▸ Problem details:
Transcribe the entries exactly. Start at the top, stop after the line with "(334, 271) = (440, 372): purple", and omit every picture.

Scene image comparisons:
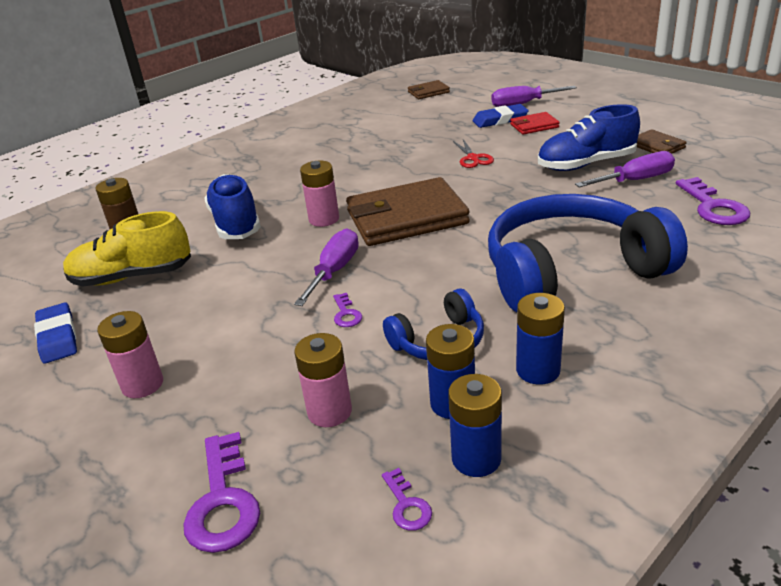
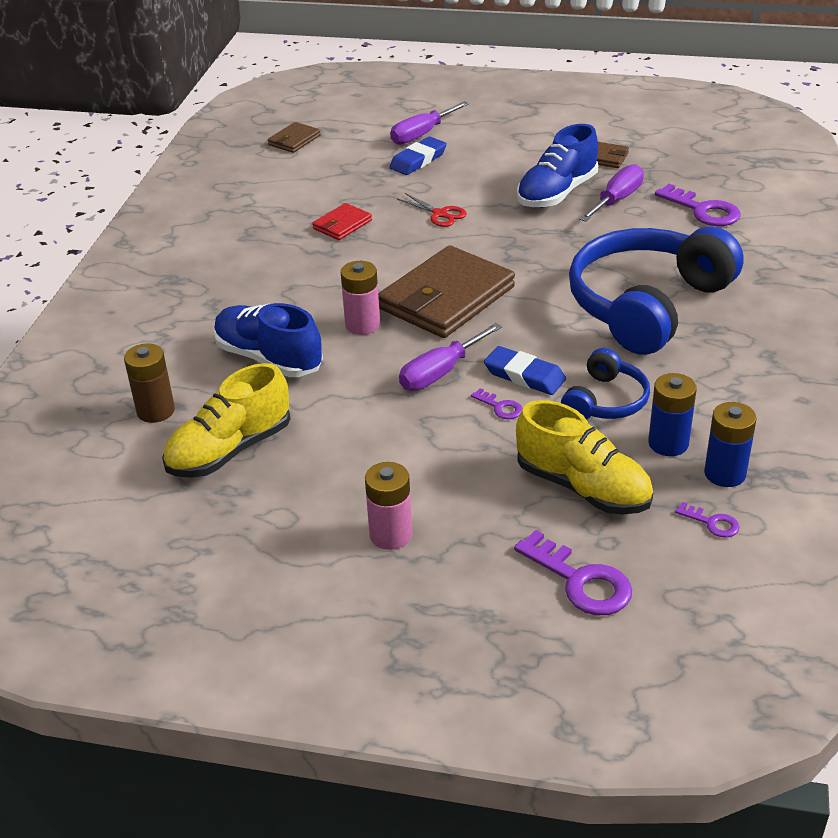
camera: 35 degrees left, 5 degrees up
(57, 337) = (236, 533): blue eraser -> blue eraser (524, 375)
(329, 411) = (582, 487): pink battery -> yellow shoe
(334, 271) = (440, 372): purple screwdriver -> purple screwdriver turned 120 degrees counterclockwise
(534, 126) = (462, 160): red wallet -> red wallet (342, 225)
(538, 370) = (703, 395): blue battery -> none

▸ Finished task:
camera: 35 degrees left, 5 degrees up
(57, 337) = (236, 533): blue eraser -> blue eraser (524, 375)
(329, 411) = (582, 487): pink battery -> yellow shoe
(334, 271) = (440, 372): purple screwdriver -> purple screwdriver turned 120 degrees counterclockwise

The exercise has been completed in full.